* [What this task involves]
Without any change, set down every record below.

* [Data for analysis]
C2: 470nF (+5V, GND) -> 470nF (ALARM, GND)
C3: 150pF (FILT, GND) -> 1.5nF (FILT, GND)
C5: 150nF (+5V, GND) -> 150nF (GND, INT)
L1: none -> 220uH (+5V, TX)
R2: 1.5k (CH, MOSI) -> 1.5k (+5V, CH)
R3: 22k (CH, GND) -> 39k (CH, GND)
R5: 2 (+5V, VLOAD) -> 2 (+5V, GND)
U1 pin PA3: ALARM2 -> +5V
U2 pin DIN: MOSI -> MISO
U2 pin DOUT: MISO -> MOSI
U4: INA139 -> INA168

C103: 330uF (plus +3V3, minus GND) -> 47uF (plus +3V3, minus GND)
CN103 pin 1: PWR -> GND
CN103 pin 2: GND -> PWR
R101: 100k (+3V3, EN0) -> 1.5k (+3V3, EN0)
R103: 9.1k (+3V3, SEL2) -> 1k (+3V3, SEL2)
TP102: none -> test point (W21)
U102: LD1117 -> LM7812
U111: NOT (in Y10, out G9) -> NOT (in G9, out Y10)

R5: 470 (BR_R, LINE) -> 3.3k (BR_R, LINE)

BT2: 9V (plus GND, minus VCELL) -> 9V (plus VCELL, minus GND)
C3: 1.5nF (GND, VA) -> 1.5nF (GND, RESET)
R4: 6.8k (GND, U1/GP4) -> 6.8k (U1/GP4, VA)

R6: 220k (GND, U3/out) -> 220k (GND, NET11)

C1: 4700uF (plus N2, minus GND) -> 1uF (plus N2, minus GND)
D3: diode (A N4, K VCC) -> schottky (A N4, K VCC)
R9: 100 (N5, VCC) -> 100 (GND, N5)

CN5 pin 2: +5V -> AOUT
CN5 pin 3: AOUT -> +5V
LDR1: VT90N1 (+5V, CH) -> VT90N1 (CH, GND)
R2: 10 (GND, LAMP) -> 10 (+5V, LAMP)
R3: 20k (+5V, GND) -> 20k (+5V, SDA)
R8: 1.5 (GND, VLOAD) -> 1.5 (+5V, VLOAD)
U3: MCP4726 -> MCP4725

* [Response]
C2: 470nF (+5V, GND) -> 470nF (ALARM, GND)
C3: 150pF (FILT, GND) -> 1.5nF (FILT, GND)
C5: 150nF (+5V, GND) -> 150nF (GND, INT)
L1: none -> 220uH (+5V, TX)
R2: 1.5k (CH, MOSI) -> 1.5k (+5V, CH)
R3: 22k (CH, GND) -> 39k (CH, GND)
R5: 2 (+5V, VLOAD) -> 2 (+5V, GND)
U1 pin PA3: ALARM2 -> +5V
U2 pin DIN: MOSI -> MISO
U2 pin DOUT: MISO -> MOSI
U4: INA139 -> INA168

C103: 330uF (plus +3V3, minus GND) -> 47uF (plus +3V3, minus GND)
CN103 pin 1: PWR -> GND
CN103 pin 2: GND -> PWR
R101: 100k (+3V3, EN0) -> 1.5k (+3V3, EN0)
R103: 9.1k (+3V3, SEL2) -> 1k (+3V3, SEL2)
TP102: none -> test point (W21)
U102: LD1117 -> LM7812
U111: NOT (in Y10, out G9) -> NOT (in G9, out Y10)

R5: 470 (BR_R, LINE) -> 3.3k (BR_R, LINE)

BT2: 9V (plus GND, minus VCELL) -> 9V (plus VCELL, minus GND)
C3: 1.5nF (GND, VA) -> 1.5nF (GND, RESET)
R4: 6.8k (GND, U1/GP4) -> 6.8k (U1/GP4, VA)

R6: 220k (GND, U3/out) -> 220k (GND, NET11)

C1: 4700uF (plus N2, minus GND) -> 1uF (plus N2, minus GND)
D3: diode (A N4, K VCC) -> schottky (A N4, K VCC)
R9: 100 (N5, VCC) -> 100 (GND, N5)

CN5 pin 2: +5V -> AOUT
CN5 pin 3: AOUT -> +5V
LDR1: VT90N1 (+5V, CH) -> VT90N1 (CH, GND)
R2: 10 (GND, LAMP) -> 10 (+5V, LAMP)
R3: 20k (+5V, GND) -> 20k (+5V, SDA)
R8: 1.5 (GND, VLOAD) -> 1.5 (+5V, VLOAD)
U3: MCP4726 -> MCP4725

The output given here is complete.